INFORMATION SHOWN:
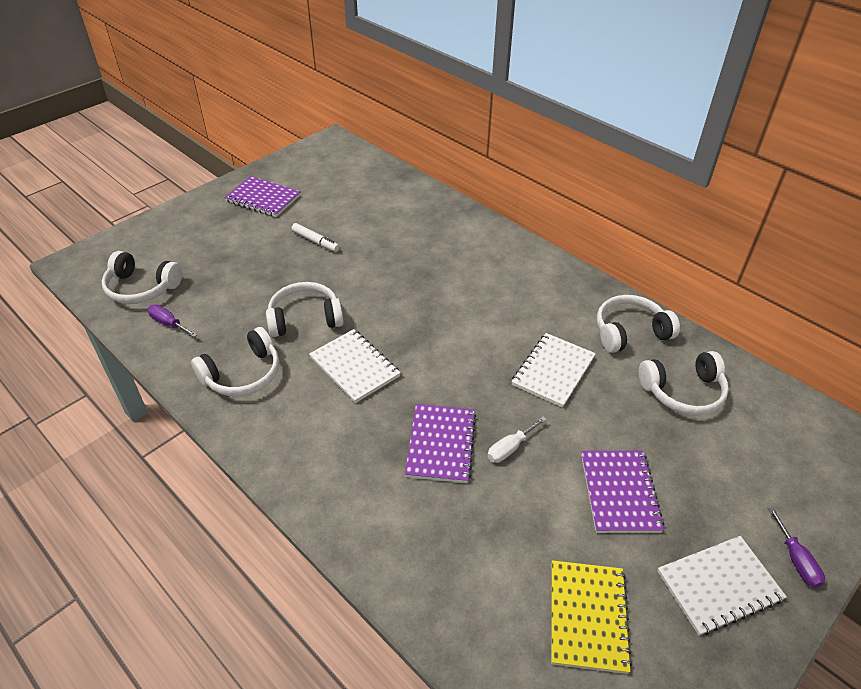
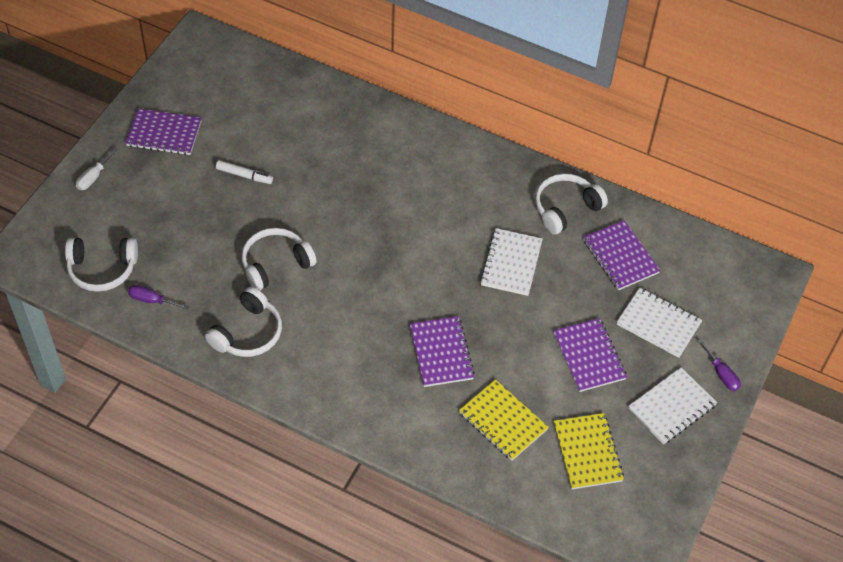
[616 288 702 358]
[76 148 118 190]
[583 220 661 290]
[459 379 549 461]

TASK TO COMPLETE: Skipping any images, write out all the data exactly.

SOLUTION TO THE EXERCISE:
[616 288 702 358]
[76 148 118 190]
[583 220 661 290]
[459 379 549 461]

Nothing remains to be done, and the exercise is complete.